** Task objective **
Please echo the items starting with the line with "cyan trapezoid: rotated 24 degrees clockwise" and going on through the line with "yellow triangle: moved 4 px left", both included, leaving the pictures out of your answer.

** Supplied material **

++++++++

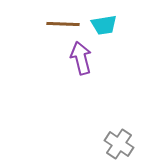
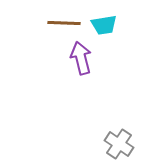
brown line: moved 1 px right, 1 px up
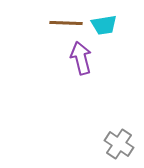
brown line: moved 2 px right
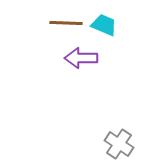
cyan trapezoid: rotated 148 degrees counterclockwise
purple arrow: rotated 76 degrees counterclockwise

++++++++

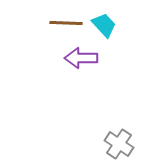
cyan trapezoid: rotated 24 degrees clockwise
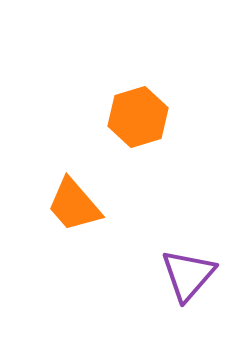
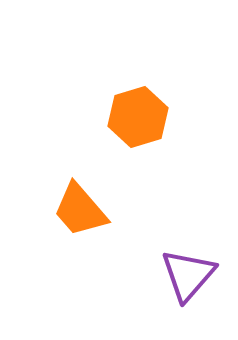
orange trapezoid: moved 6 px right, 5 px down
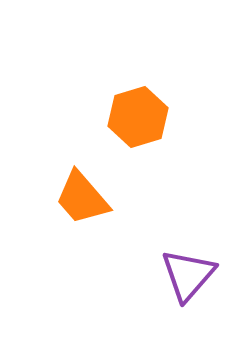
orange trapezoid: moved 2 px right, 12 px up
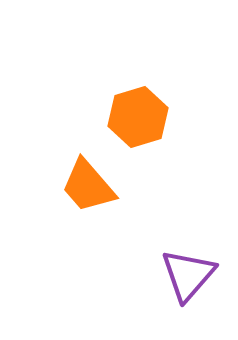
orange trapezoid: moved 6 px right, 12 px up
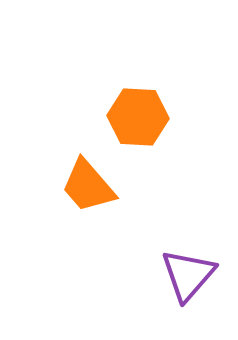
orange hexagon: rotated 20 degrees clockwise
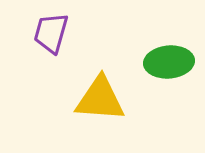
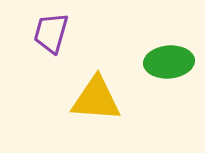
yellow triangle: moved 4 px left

++++++++

** Written answer **
cyan trapezoid: rotated 24 degrees clockwise
orange trapezoid: moved 6 px right, 5 px down
orange trapezoid: moved 2 px right, 12 px up
orange trapezoid: moved 6 px right, 12 px up
orange hexagon: rotated 20 degrees clockwise
yellow triangle: moved 4 px left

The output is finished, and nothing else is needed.